» **Work instruction**
Within the records below, find each line with the word "bucket" and copy it out.

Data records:
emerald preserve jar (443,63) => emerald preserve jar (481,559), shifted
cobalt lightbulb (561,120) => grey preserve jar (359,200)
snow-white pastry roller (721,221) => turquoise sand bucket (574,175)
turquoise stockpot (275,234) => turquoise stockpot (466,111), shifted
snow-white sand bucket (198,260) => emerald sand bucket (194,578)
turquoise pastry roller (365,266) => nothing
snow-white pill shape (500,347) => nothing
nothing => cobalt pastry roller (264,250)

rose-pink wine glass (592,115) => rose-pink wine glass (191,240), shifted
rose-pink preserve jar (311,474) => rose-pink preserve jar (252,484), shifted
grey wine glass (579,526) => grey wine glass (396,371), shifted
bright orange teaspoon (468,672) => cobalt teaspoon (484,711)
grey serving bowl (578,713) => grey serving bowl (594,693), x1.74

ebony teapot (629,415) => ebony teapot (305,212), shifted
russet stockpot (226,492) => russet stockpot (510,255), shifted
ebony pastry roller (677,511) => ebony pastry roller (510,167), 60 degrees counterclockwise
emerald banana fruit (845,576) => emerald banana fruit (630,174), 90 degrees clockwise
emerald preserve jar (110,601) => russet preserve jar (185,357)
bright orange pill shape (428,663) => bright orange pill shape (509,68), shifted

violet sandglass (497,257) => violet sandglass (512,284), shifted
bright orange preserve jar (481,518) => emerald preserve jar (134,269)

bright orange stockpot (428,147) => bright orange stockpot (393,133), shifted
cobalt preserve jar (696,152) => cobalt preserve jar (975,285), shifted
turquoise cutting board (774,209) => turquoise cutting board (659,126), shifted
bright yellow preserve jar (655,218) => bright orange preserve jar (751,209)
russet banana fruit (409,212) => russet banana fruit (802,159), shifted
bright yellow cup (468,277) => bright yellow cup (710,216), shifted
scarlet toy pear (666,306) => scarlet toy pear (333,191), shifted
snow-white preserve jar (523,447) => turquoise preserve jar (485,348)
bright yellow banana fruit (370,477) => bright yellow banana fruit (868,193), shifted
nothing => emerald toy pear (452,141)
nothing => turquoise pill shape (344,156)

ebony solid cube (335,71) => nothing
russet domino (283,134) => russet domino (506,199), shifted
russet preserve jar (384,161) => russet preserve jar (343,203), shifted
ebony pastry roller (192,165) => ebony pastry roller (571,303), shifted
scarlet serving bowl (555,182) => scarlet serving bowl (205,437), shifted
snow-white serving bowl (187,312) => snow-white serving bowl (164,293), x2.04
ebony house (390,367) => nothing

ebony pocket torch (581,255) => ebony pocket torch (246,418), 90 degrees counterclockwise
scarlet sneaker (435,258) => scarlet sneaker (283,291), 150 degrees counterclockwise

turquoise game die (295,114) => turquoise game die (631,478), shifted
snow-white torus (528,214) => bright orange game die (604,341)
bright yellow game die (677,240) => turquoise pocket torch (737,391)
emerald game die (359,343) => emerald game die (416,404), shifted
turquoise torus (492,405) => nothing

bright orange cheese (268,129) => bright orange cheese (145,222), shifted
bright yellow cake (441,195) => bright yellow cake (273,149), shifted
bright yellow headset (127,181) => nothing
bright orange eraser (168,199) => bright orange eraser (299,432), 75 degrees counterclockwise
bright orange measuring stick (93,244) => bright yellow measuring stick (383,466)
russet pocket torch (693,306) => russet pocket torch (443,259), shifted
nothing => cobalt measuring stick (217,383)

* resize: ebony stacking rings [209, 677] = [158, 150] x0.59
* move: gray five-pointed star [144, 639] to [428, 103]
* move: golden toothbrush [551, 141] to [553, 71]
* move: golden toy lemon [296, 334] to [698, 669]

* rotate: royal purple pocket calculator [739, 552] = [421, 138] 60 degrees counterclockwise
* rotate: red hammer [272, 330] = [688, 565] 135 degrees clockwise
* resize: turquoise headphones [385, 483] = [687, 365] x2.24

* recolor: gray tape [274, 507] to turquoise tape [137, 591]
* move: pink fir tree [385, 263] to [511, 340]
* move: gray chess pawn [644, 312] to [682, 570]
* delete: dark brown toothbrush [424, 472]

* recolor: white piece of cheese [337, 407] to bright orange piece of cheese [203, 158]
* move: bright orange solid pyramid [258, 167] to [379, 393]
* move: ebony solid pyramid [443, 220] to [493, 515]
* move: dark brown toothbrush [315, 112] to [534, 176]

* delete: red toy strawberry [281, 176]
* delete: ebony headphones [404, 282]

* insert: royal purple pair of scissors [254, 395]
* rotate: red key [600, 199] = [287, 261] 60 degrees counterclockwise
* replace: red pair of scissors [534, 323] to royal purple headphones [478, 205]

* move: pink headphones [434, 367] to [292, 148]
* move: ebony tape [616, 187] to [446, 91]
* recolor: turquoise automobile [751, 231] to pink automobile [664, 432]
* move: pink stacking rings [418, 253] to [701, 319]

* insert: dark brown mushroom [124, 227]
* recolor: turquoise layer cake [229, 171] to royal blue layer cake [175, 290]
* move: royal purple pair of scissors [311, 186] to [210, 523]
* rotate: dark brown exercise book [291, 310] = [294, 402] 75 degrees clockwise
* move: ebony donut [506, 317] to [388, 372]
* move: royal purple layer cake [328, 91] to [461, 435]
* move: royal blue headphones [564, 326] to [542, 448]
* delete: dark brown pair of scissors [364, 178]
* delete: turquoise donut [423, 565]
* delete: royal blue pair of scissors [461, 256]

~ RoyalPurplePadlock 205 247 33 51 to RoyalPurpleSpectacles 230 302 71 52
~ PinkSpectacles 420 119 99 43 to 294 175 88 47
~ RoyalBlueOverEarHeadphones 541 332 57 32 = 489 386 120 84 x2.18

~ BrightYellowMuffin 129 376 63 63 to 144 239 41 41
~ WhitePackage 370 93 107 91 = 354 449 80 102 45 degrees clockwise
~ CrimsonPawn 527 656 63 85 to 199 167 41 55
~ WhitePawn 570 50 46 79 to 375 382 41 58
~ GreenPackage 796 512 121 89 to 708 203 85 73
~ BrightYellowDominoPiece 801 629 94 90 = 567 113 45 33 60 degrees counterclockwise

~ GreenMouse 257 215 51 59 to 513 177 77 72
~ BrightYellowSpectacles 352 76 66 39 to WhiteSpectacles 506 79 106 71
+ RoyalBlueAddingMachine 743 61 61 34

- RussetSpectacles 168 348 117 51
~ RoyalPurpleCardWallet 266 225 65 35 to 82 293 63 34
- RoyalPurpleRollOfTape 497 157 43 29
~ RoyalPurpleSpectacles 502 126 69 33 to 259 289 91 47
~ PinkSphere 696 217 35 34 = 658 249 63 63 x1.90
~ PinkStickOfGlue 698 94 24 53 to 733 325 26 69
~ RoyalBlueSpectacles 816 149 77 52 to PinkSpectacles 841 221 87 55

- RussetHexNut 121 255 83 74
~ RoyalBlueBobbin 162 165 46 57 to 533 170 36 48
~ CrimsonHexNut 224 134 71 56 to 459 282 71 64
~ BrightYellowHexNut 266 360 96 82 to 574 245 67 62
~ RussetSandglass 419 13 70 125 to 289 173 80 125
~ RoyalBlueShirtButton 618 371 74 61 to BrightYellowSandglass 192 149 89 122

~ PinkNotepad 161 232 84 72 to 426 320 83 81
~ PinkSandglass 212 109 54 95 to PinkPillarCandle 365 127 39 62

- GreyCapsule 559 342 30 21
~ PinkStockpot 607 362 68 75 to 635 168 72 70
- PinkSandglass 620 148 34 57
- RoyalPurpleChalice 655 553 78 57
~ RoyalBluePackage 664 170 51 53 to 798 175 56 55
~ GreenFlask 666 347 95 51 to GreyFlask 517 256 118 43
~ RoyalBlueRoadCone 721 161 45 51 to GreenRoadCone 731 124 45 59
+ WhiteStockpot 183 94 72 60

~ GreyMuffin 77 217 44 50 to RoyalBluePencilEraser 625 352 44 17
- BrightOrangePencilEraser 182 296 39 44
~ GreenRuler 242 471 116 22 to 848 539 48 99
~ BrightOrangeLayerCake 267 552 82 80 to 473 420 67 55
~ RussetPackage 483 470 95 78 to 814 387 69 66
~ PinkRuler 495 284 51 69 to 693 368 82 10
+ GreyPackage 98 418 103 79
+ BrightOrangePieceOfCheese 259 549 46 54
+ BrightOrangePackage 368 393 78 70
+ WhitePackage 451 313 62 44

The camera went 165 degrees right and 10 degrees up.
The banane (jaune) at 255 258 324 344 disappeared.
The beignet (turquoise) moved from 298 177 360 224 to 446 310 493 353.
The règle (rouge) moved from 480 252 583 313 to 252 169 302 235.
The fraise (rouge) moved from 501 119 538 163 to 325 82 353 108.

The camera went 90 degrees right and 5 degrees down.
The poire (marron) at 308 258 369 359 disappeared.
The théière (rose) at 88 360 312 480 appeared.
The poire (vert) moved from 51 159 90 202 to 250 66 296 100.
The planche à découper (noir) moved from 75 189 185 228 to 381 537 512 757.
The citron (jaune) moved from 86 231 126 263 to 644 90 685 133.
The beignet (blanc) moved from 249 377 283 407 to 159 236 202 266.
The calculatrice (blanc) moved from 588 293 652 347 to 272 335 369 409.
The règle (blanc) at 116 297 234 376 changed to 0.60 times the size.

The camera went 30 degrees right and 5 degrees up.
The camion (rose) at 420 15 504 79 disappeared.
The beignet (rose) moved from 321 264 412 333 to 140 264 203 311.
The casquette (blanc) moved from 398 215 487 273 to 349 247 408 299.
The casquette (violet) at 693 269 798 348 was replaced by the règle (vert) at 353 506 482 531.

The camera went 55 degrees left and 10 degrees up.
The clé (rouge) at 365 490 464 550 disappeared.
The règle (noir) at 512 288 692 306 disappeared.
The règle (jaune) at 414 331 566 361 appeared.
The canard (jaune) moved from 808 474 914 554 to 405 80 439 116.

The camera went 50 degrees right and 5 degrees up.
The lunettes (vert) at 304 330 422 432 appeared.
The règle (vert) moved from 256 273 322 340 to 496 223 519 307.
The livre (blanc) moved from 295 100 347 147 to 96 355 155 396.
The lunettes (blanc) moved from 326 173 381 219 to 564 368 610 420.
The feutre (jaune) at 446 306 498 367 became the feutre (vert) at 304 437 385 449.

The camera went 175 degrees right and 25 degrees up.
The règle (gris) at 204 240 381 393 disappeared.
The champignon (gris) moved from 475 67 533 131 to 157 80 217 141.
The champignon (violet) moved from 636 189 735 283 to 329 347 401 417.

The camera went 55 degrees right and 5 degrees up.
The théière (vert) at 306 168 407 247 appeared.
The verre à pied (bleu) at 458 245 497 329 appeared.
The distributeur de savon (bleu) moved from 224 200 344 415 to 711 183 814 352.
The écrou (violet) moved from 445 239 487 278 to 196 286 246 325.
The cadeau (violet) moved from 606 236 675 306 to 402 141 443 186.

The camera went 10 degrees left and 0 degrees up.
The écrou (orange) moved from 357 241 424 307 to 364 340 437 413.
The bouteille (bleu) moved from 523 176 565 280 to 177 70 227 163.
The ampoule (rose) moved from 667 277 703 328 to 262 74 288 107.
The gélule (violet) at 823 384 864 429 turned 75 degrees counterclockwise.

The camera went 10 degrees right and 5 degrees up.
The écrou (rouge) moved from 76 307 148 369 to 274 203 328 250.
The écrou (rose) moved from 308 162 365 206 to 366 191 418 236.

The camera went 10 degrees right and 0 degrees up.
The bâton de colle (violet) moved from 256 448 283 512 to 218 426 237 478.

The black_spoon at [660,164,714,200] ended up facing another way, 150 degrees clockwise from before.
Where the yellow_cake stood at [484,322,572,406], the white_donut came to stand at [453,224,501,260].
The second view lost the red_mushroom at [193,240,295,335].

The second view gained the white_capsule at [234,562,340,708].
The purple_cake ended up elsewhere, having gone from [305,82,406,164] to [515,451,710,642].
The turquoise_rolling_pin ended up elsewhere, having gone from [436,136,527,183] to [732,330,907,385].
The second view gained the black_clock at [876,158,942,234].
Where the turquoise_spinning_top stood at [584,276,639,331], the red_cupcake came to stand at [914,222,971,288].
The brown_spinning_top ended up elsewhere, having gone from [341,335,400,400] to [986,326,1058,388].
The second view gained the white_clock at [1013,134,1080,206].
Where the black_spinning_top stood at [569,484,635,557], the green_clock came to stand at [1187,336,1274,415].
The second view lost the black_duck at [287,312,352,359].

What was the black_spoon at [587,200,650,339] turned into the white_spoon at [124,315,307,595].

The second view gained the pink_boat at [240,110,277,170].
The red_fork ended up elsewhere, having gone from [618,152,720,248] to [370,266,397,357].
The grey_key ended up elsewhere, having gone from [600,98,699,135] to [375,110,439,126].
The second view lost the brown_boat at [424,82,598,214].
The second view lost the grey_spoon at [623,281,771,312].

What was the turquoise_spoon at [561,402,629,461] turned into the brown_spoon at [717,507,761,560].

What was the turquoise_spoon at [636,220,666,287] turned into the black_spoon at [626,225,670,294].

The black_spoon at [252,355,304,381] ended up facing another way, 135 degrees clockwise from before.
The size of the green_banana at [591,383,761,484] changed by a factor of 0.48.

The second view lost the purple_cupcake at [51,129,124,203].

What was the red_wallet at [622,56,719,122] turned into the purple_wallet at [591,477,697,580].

» **Solution to the exercise**
snow-white pastry roller (721,221) => turquoise sand bucket (574,175)
snow-white sand bucket (198,260) => emerald sand bucket (194,578)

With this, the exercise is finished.